# What the task asks
The output should be exactly the lines from the one containing "C5: 470nF (GND, W5) -> 100nF (GND, W5)" through the last line of the records, and only those.

# Data extract

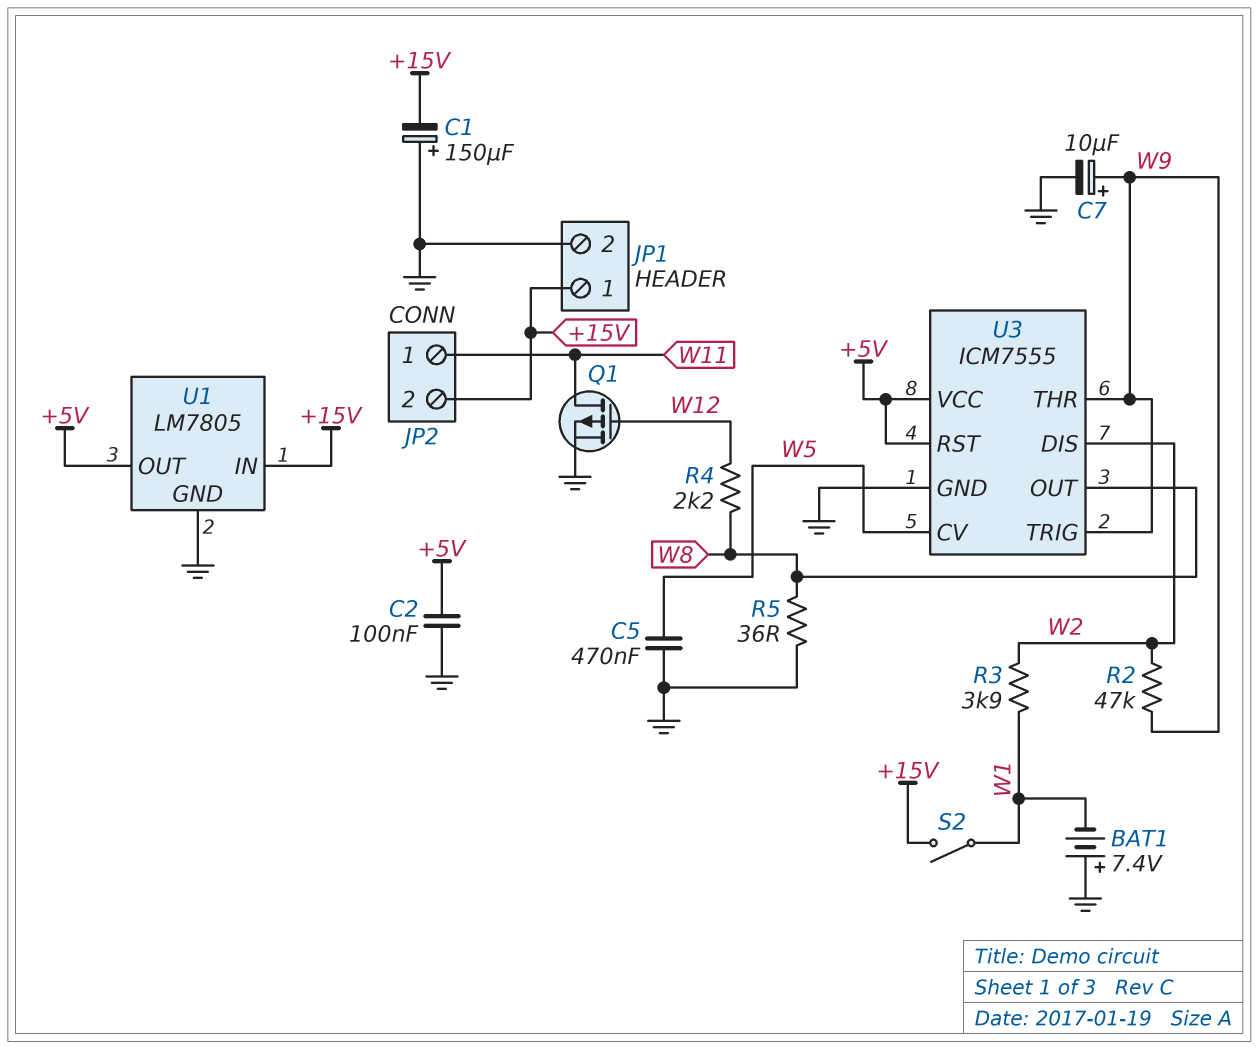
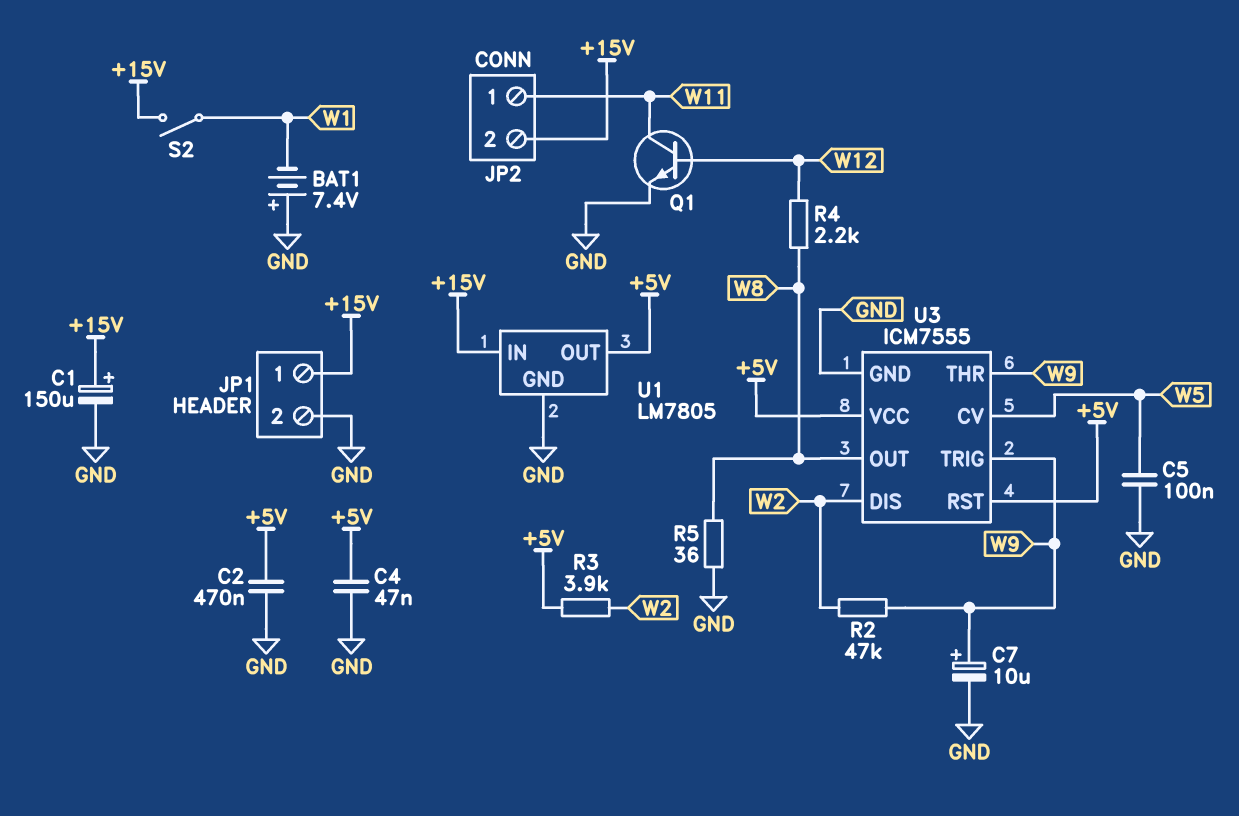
C1: 150uF (plus GND, minus +15V) -> 150uF (plus +15V, minus GND)
C2: 100nF (+5V, GND) -> 470nF (+5V, GND)
C4: none -> 47nF (+5V, GND)
C5: 470nF (GND, W5) -> 100nF (GND, W5)
Q1: PMOS (G W12, D W11, S GND) -> NPN (B W12, C W11, E GND)
R3: 3.9k (W1, W2) -> 3.9k (+5V, W2)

# Written answer
C5: 470nF (GND, W5) -> 100nF (GND, W5)
Q1: PMOS (G W12, D W11, S GND) -> NPN (B W12, C W11, E GND)
R3: 3.9k (W1, W2) -> 3.9k (+5V, W2)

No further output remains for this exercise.